Make an exact reproduction of all the data.

━━━ SUPPLIED DATA

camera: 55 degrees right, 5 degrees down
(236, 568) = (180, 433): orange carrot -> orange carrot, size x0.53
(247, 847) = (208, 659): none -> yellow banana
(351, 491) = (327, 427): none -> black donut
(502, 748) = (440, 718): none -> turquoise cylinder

━━━━━━

→ RESPONSE TO THIS EXERCISE
camera: 55 degrees right, 5 degrees down
(236, 568) = (180, 433): orange carrot -> orange carrot, size x0.53
(247, 847) = (208, 659): none -> yellow banana
(351, 491) = (327, 427): none -> black donut
(502, 748) = (440, 718): none -> turquoise cylinder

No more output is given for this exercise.